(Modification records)
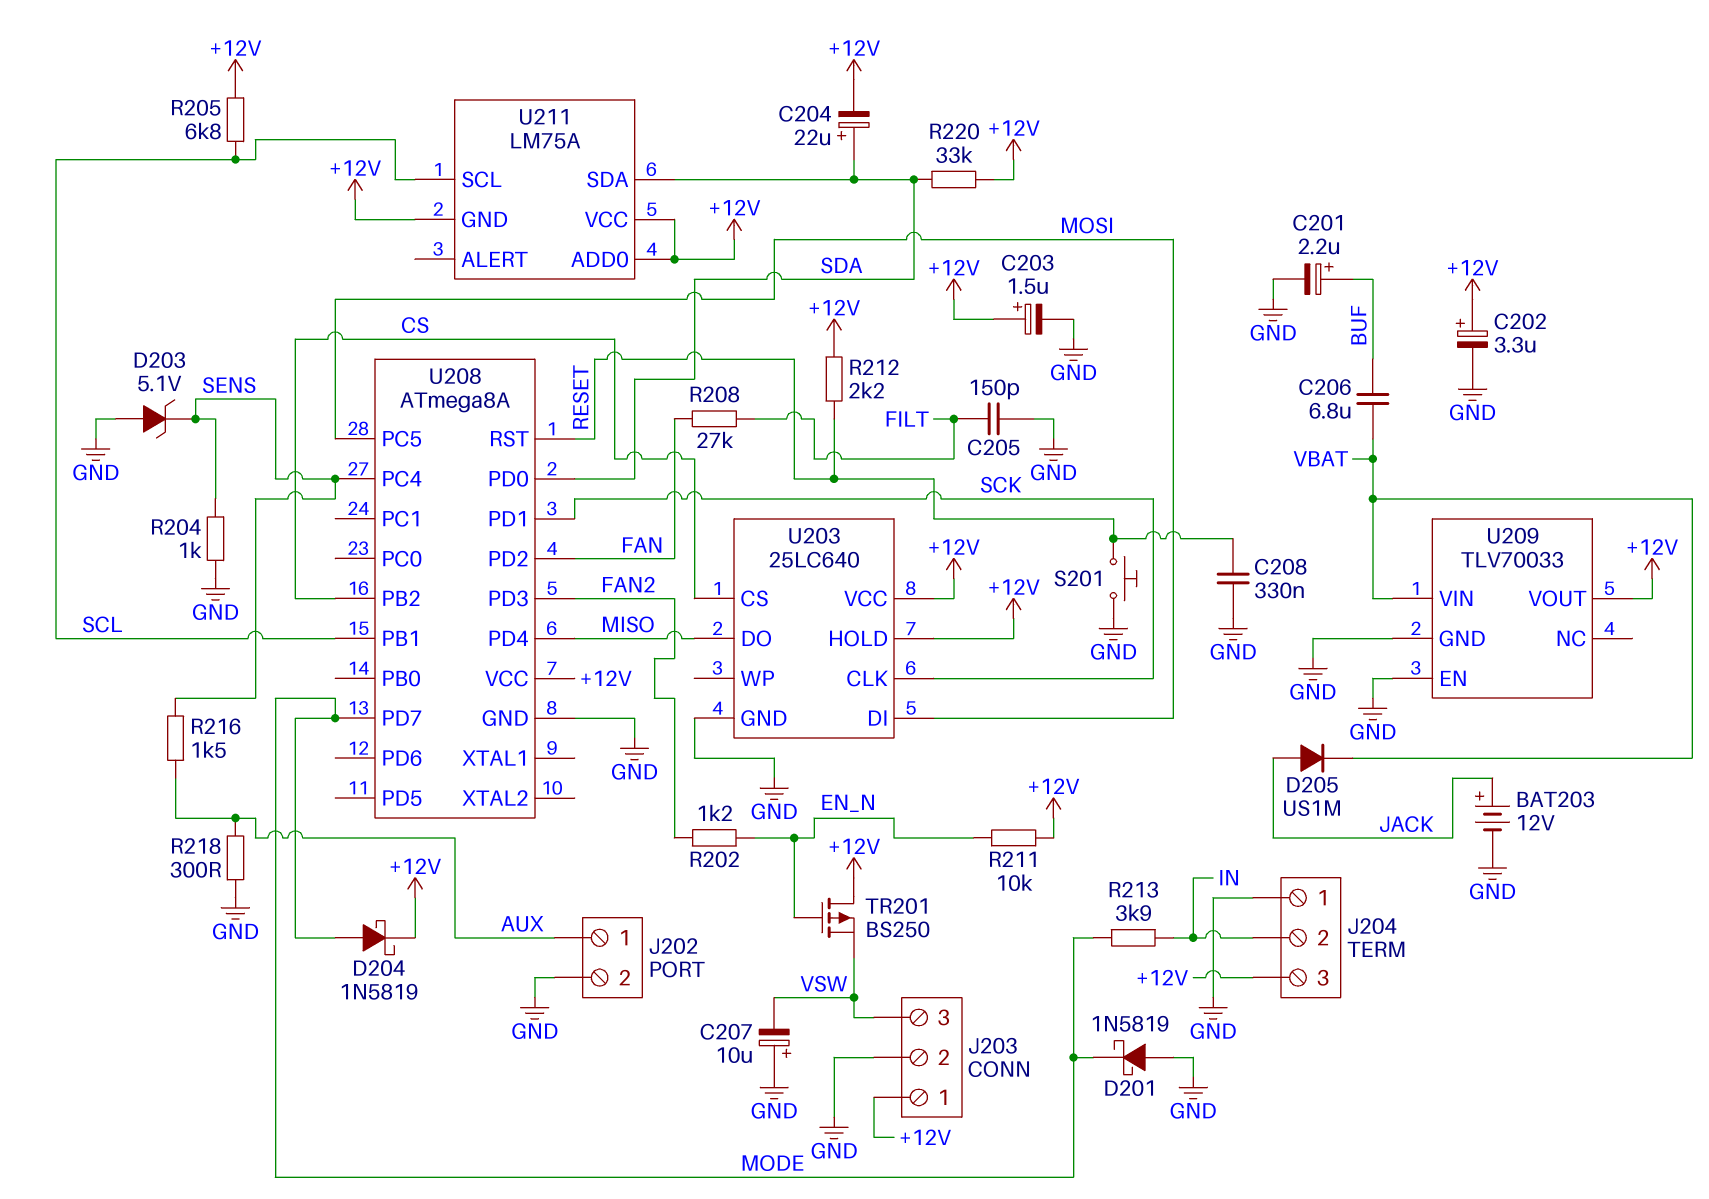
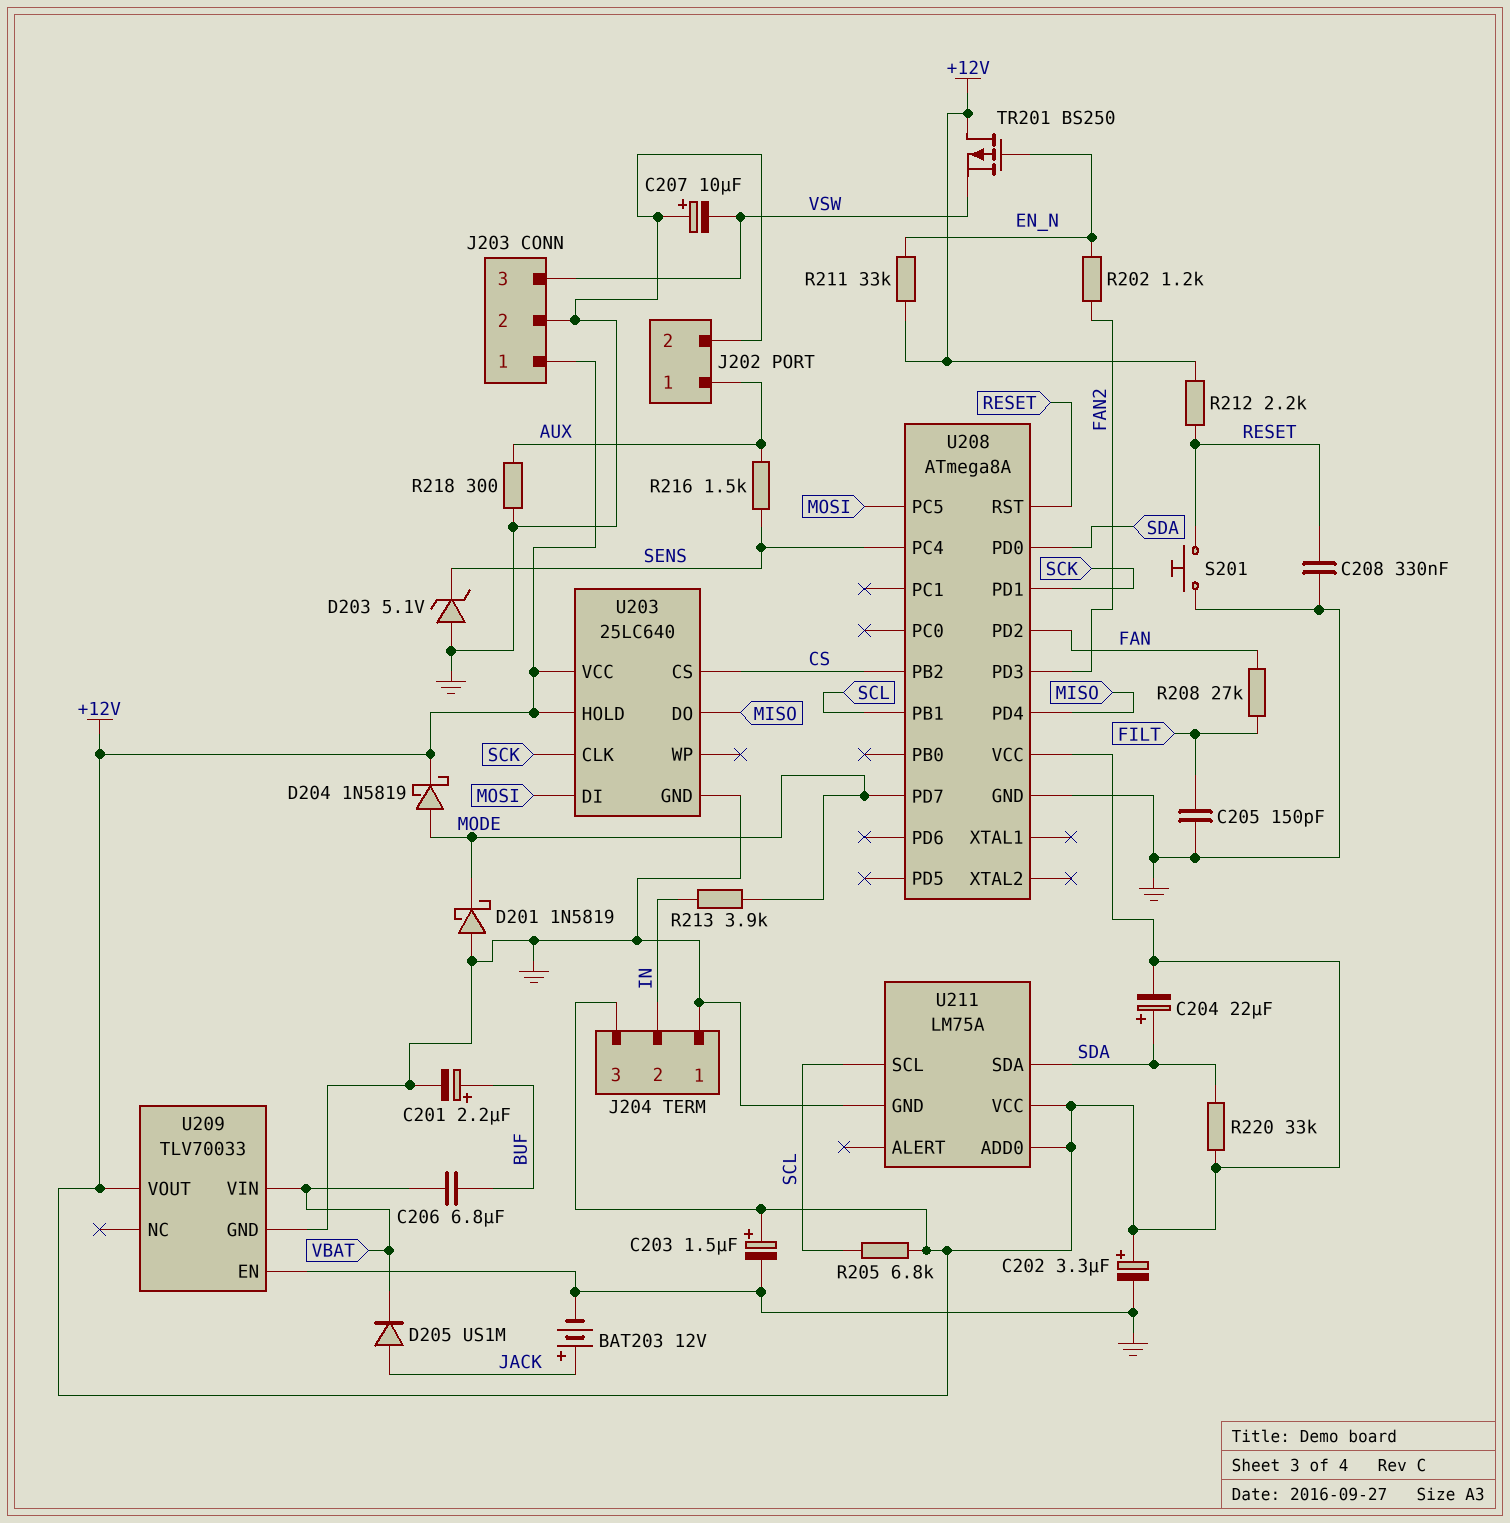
R204: 1k (GND, SENS) -> none
R211: 10k (+12V, EN_N) -> 33k (+12V, EN_N)
U211 pin GND: +12V -> GND

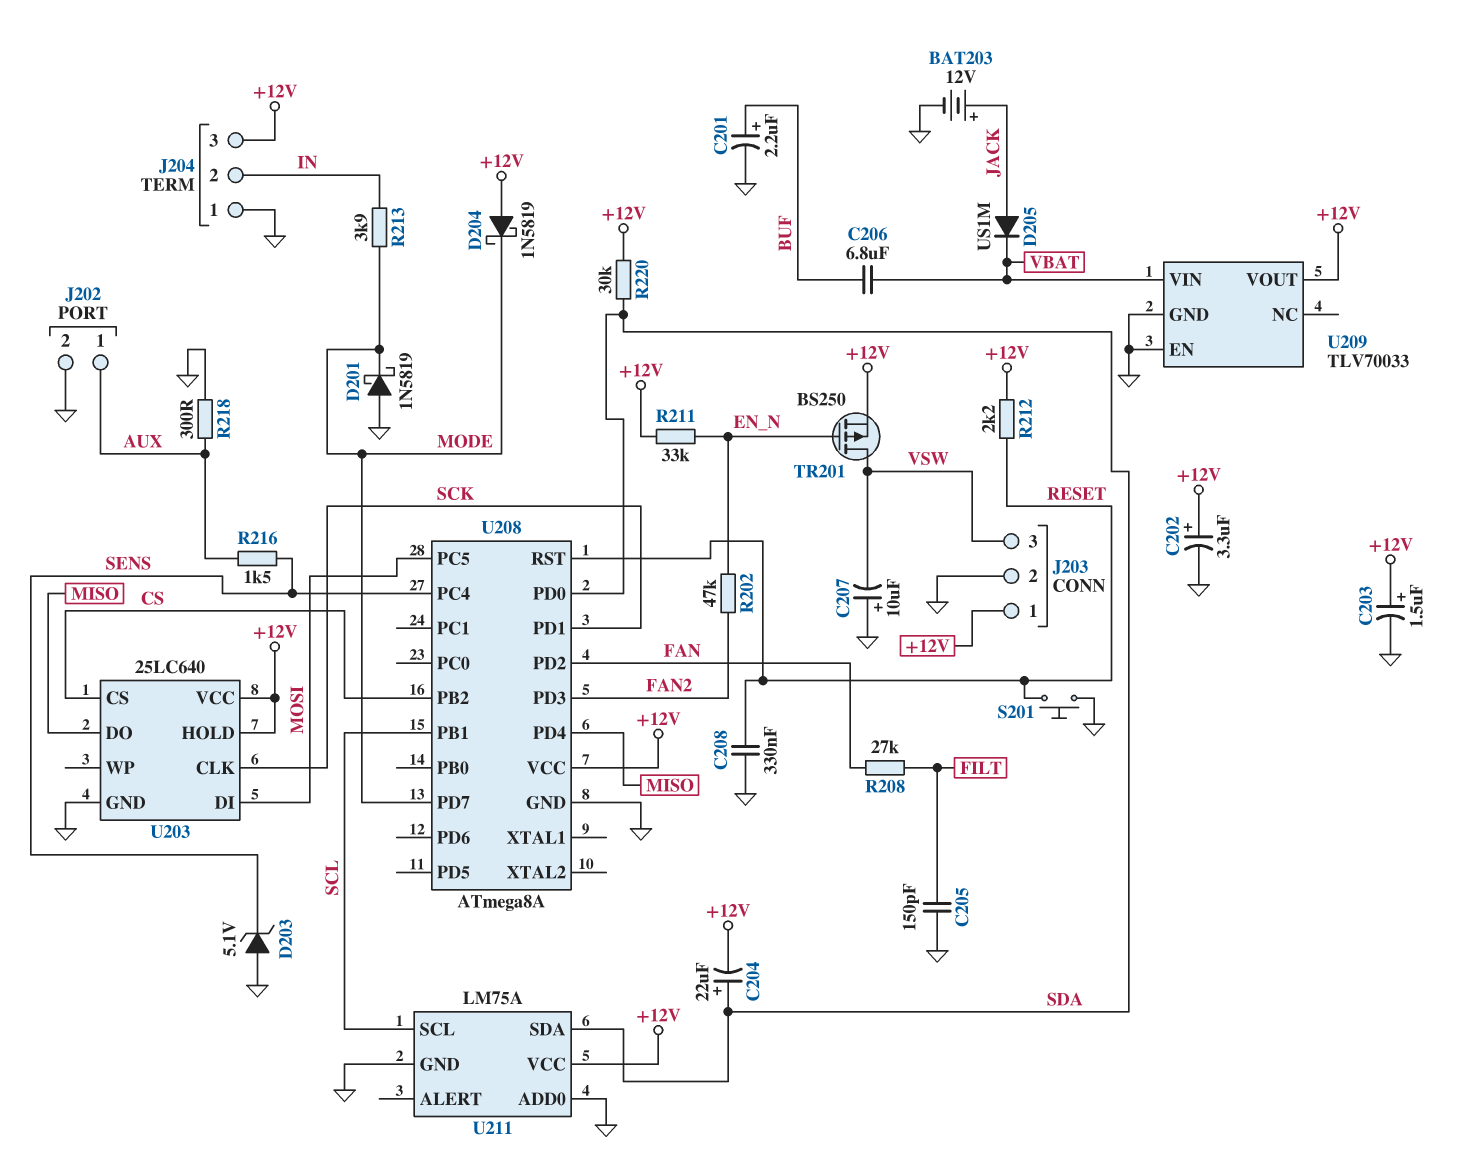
D204: schottky 1N5819 (A MODE, K +12V) -> schottky 1N5819 (A +12V, K MODE)
R202: 1.2k (EN_N, FAN2) -> 47k (EN_N, FAN2)
R205: 6.8k (+12V, SCL) -> none
R220: 33k (+12V, SDA) -> 30k (+12V, SDA)
TR201: PMOS BS250 (G EN_N, D +12V, S VSW) -> PMOS BS250 (G EN_N, D VSW, S +12V)
U211 pin ADD0: +12V -> GND

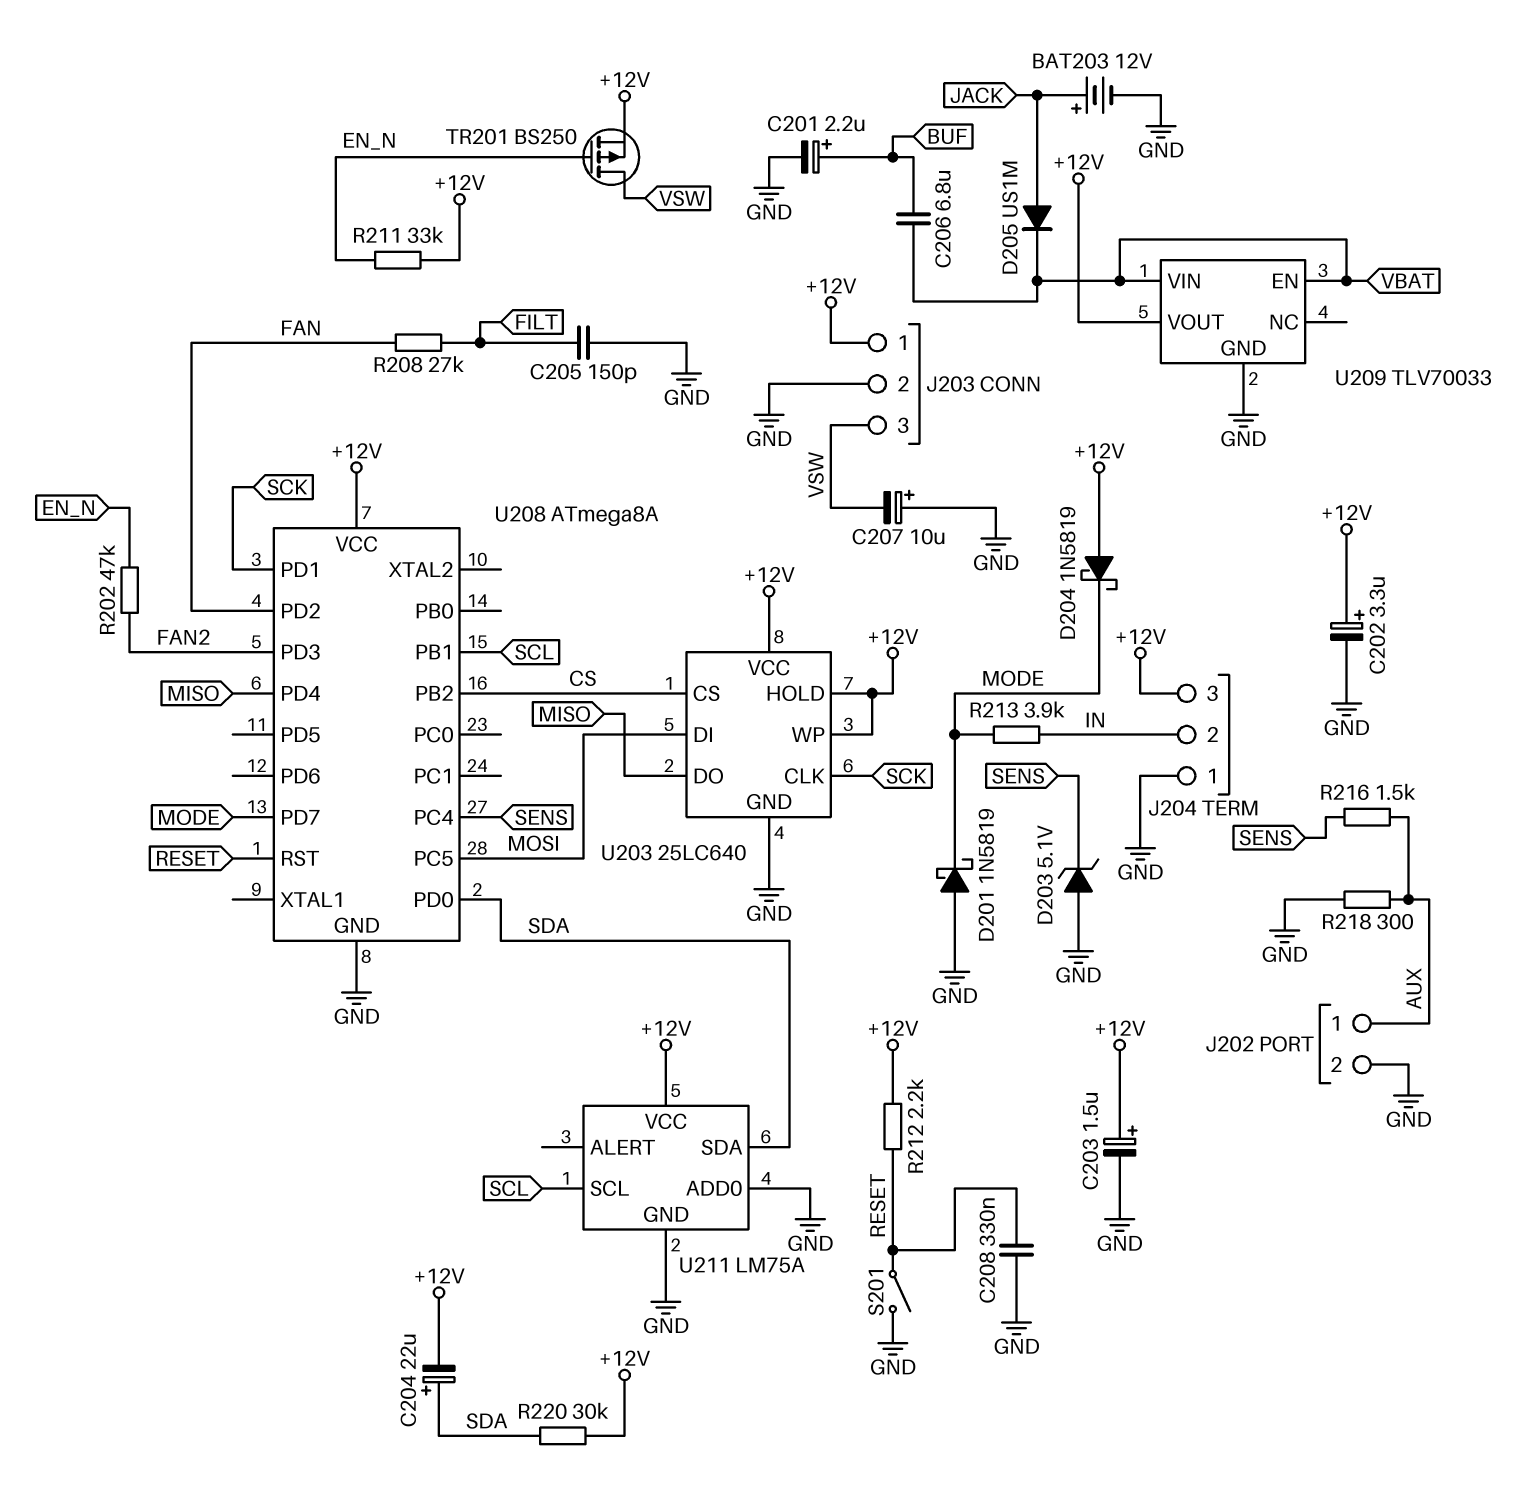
S201: button (GND, RESET) -> switch (GND, RESET)
U203 pin WP: none -> +12V
U209 pin EN: GND -> VBAT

INSTRUCTIONS TO FOLLOW:
Should a record include a picture, drop the picture and write out the remainder exactly.

REPLY TO THE TASK:
R204: 1k (GND, SENS) -> none
R211: 10k (+12V, EN_N) -> 33k (+12V, EN_N)
U211 pin GND: +12V -> GND

D204: schottky 1N5819 (A MODE, K +12V) -> schottky 1N5819 (A +12V, K MODE)
R202: 1.2k (EN_N, FAN2) -> 47k (EN_N, FAN2)
R205: 6.8k (+12V, SCL) -> none
R220: 33k (+12V, SDA) -> 30k (+12V, SDA)
TR201: PMOS BS250 (G EN_N, D +12V, S VSW) -> PMOS BS250 (G EN_N, D VSW, S +12V)
U211 pin ADD0: +12V -> GND

S201: button (GND, RESET) -> switch (GND, RESET)
U203 pin WP: none -> +12V
U209 pin EN: GND -> VBAT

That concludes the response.